Could you print exactly the lines from the one that contains "C5: 4.7uF (DGND, VDD) -> 4.7uF (VDD, VEE)" to the end of the data, both ends included, and nothing else? Skip the pictures.

____

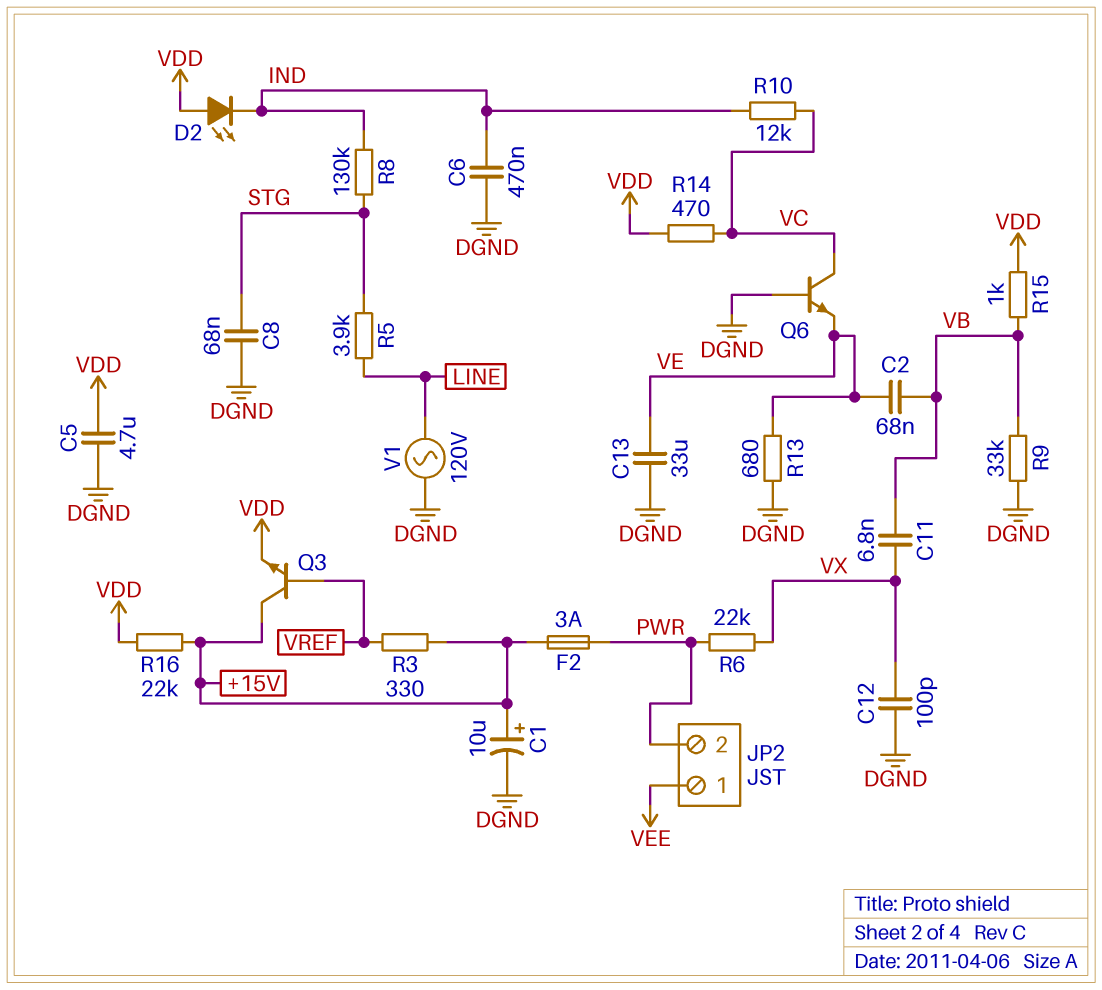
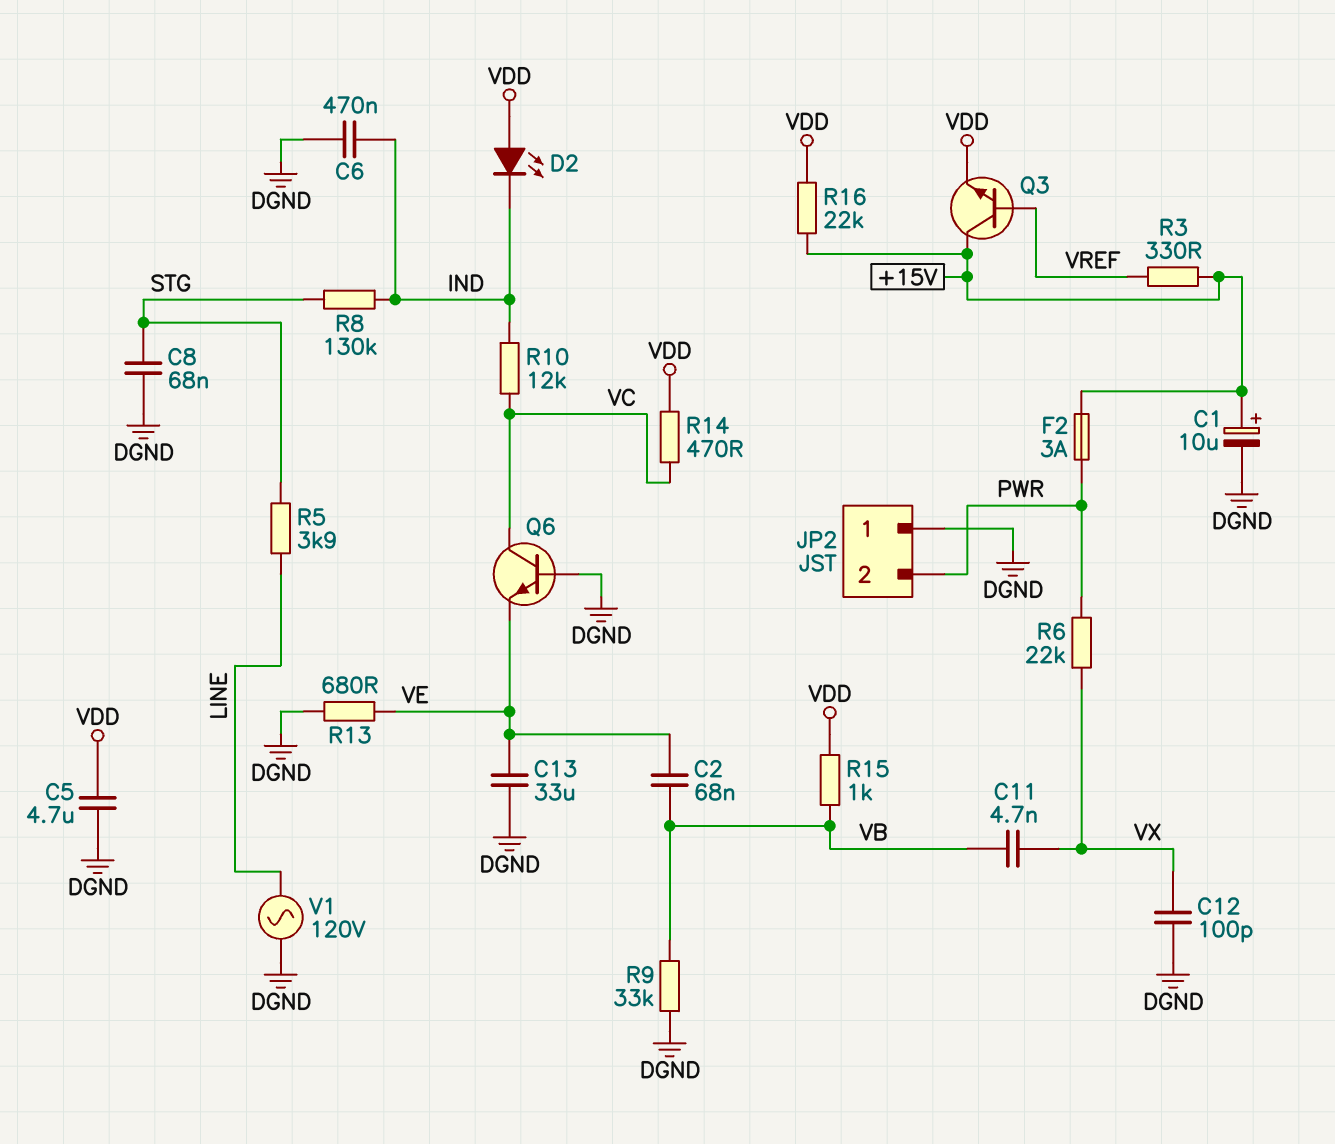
C11: 6.8nF (VB, VX) -> 4.7nF (VB, VX)
JP2 pin 1: VEE -> DGND

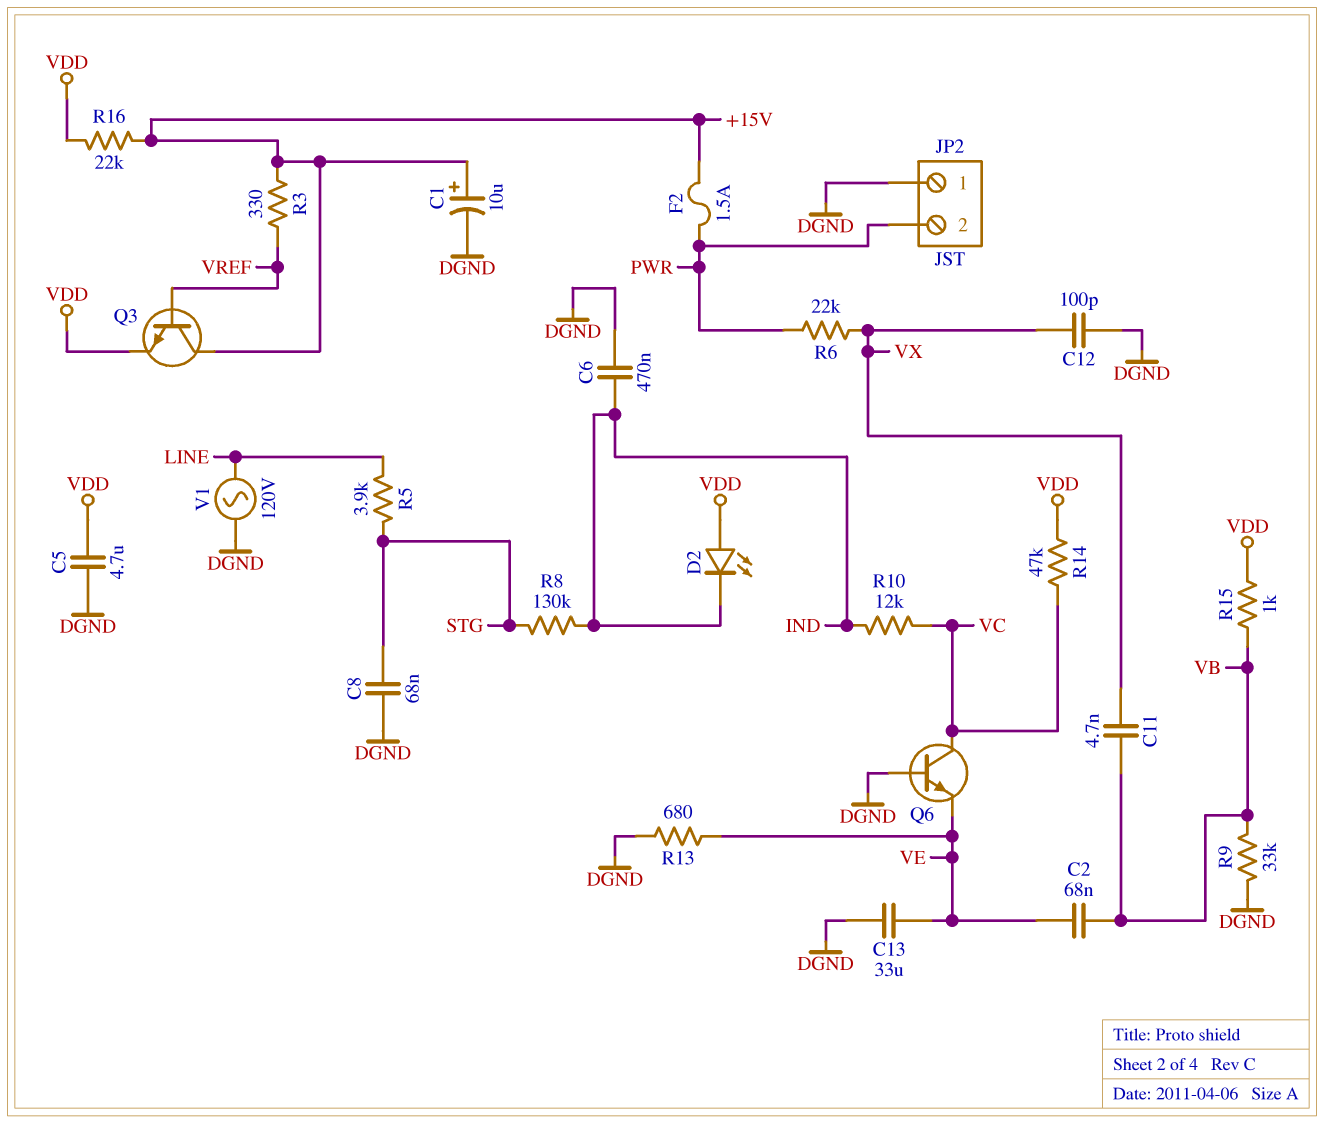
F2: 3A (+15V, PWR) -> 1.5A (+15V, PWR)
R14: 470 (VC, VDD) -> 47k (VC, VDD)

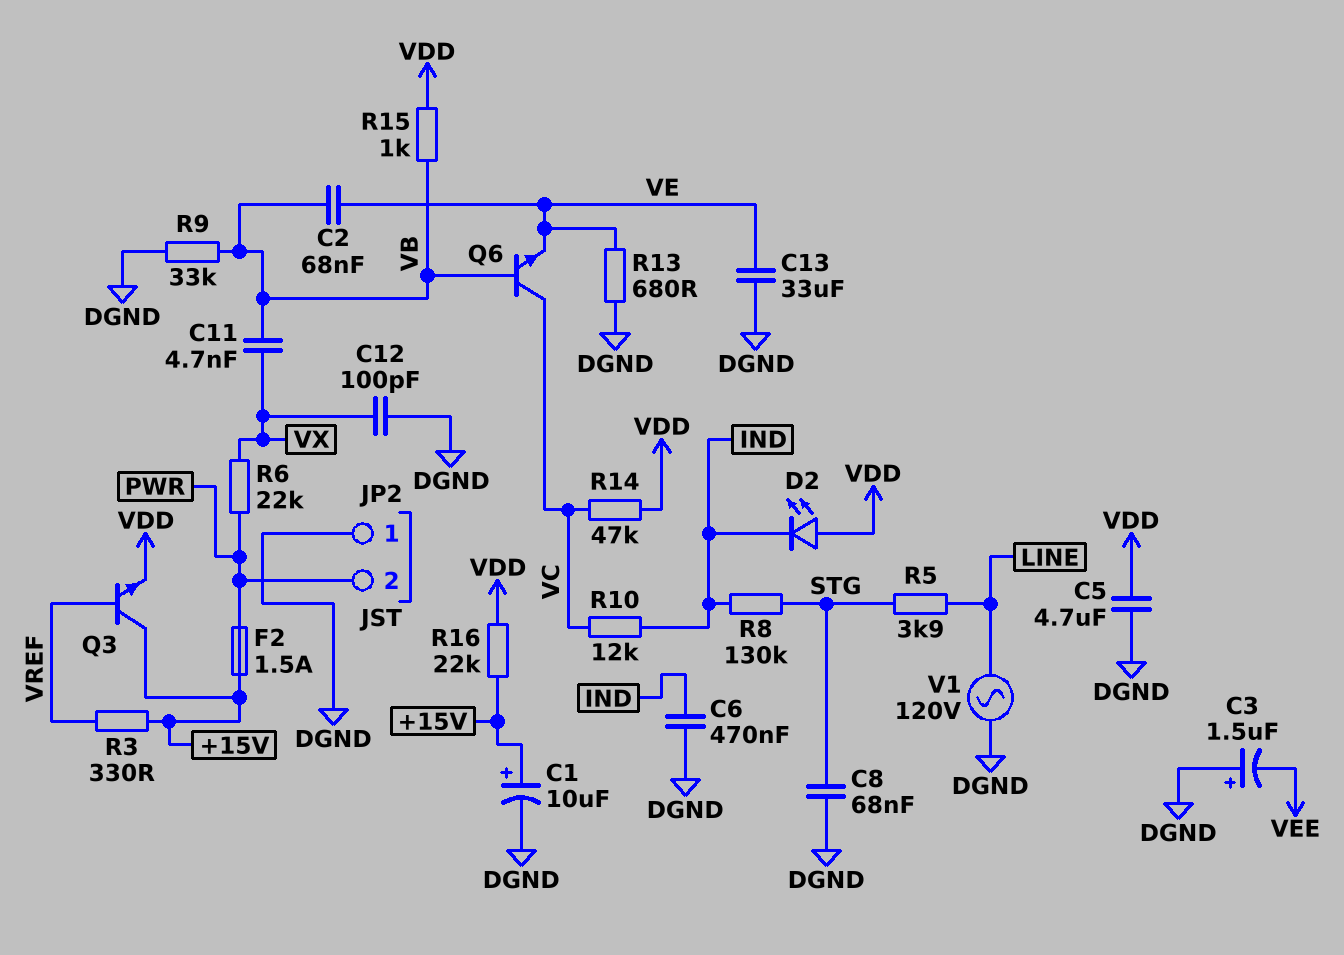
C3: none -> 1.5uF (plus DGND, minus VEE)
Q6: NPN (B DGND, C VC, E VE) -> NPN (B VB, C VC, E VE)

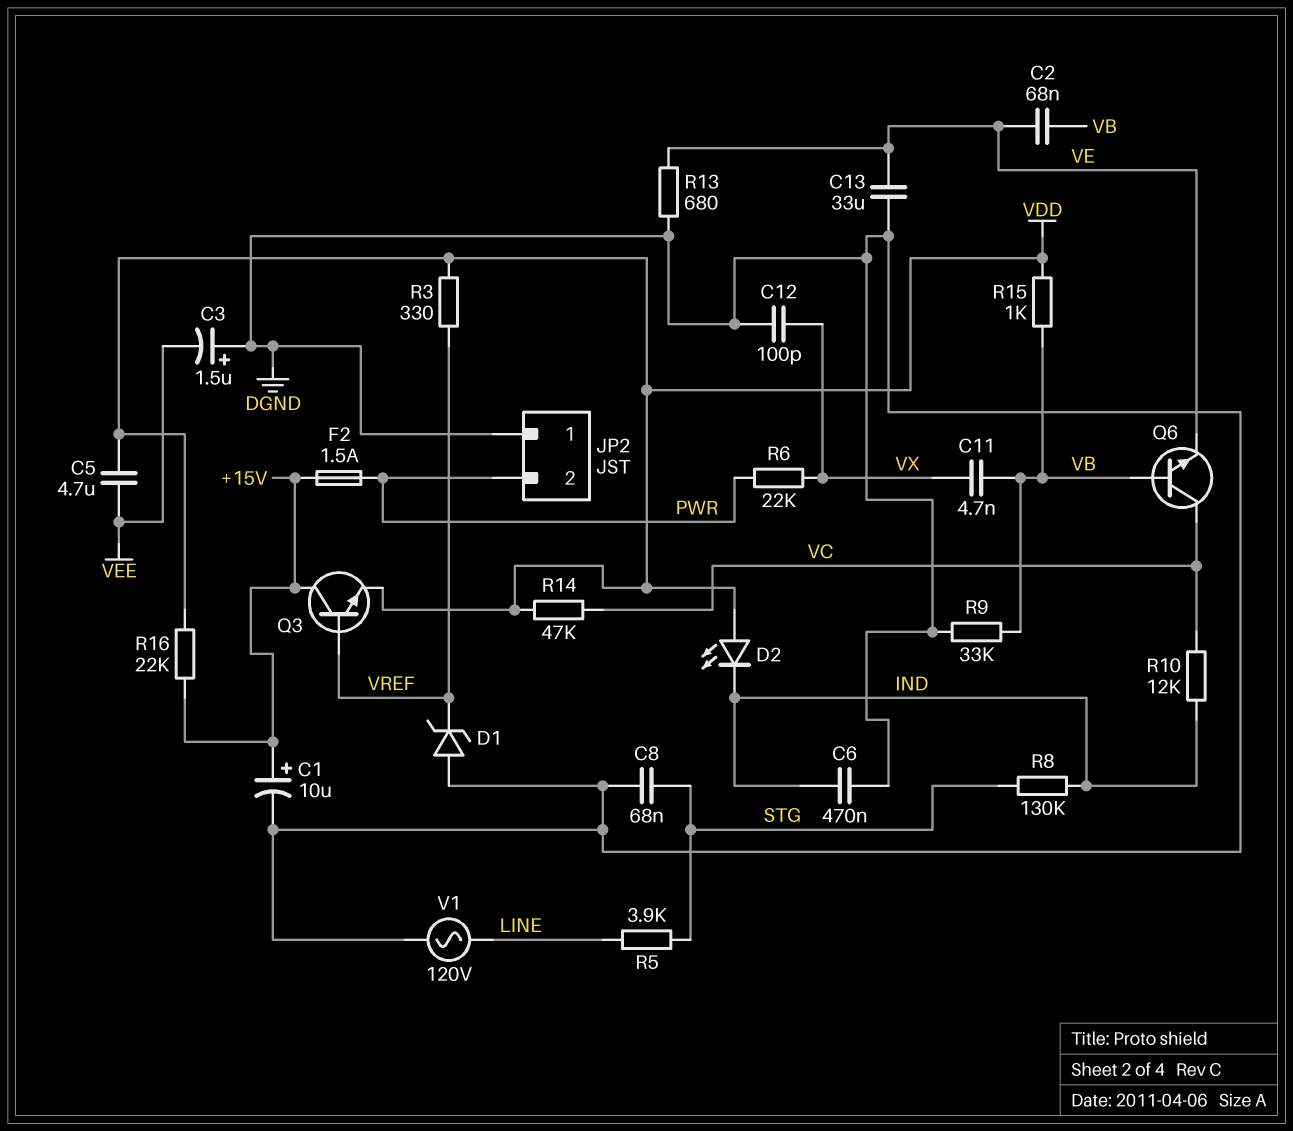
C5: 4.7uF (DGND, VDD) -> 4.7uF (VDD, VEE)
D1: none -> zener (A DGND, K VREF)
R3: 330 (+15V, VREF) -> 330 (VDD, VREF)

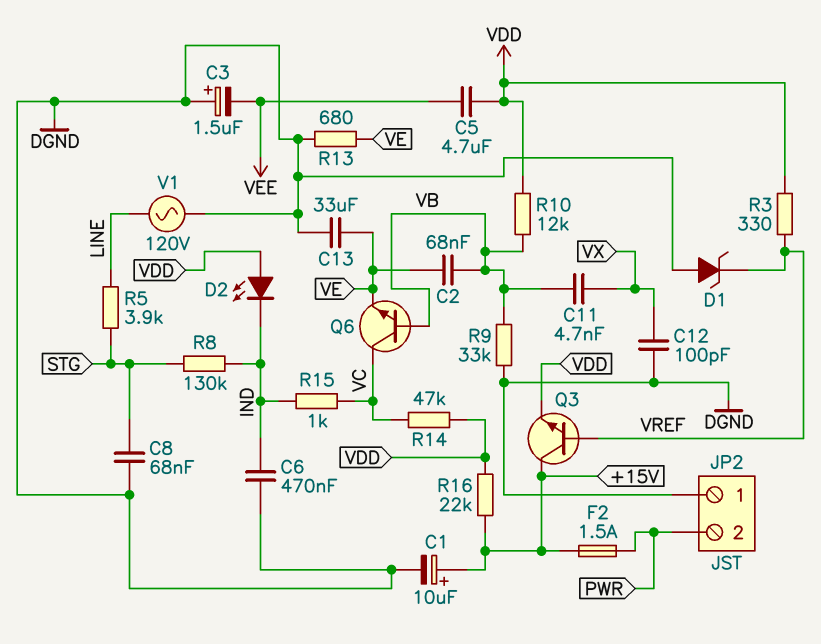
R6: 22k (PWR, VX) -> none
R10: 12k (IND, VC) -> 12k (VB, VDD)
R15: 1k (VB, VDD) -> 1k (IND, VC)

____

> [SOLUTION FOR THIS PROBLEM]:
C5: 4.7uF (DGND, VDD) -> 4.7uF (VDD, VEE)
D1: none -> zener (A DGND, K VREF)
R3: 330 (+15V, VREF) -> 330 (VDD, VREF)

R6: 22k (PWR, VX) -> none
R10: 12k (IND, VC) -> 12k (VB, VDD)
R15: 1k (VB, VDD) -> 1k (IND, VC)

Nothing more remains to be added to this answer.